## WHAT THE TASK ASKS
Drop the images, then output the listing exactly.

## INFORMATION SUPPLIED
------------------------------------------------------------------------

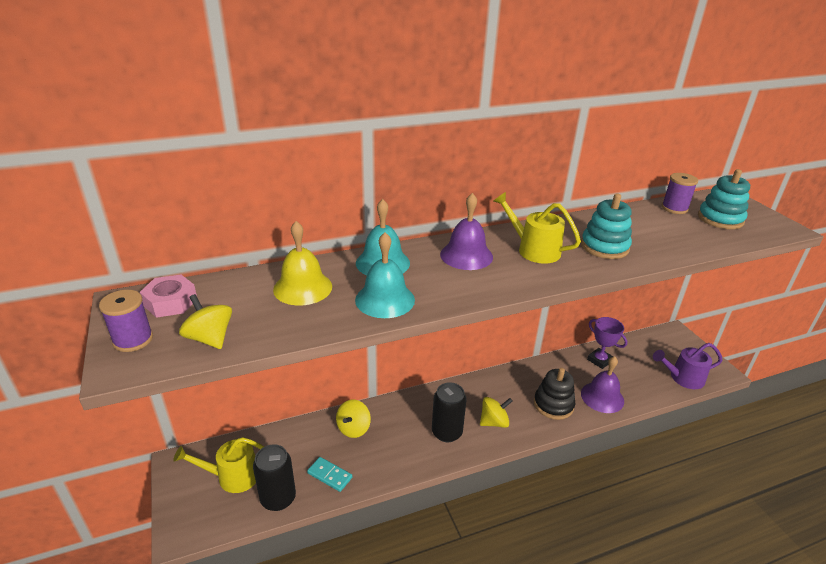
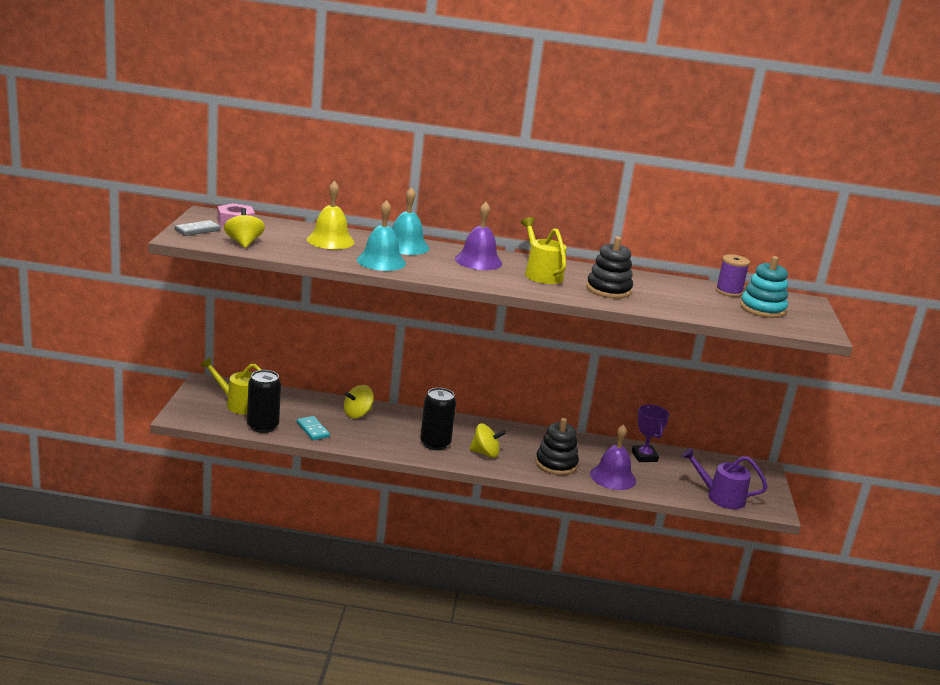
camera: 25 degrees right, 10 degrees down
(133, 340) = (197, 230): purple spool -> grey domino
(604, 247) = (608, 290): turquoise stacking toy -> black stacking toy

------------------------------------------------------------------------

## ANSWER BOX
camera: 25 degrees right, 10 degrees down
(133, 340) = (197, 230): purple spool -> grey domino
(604, 247) = (608, 290): turquoise stacking toy -> black stacking toy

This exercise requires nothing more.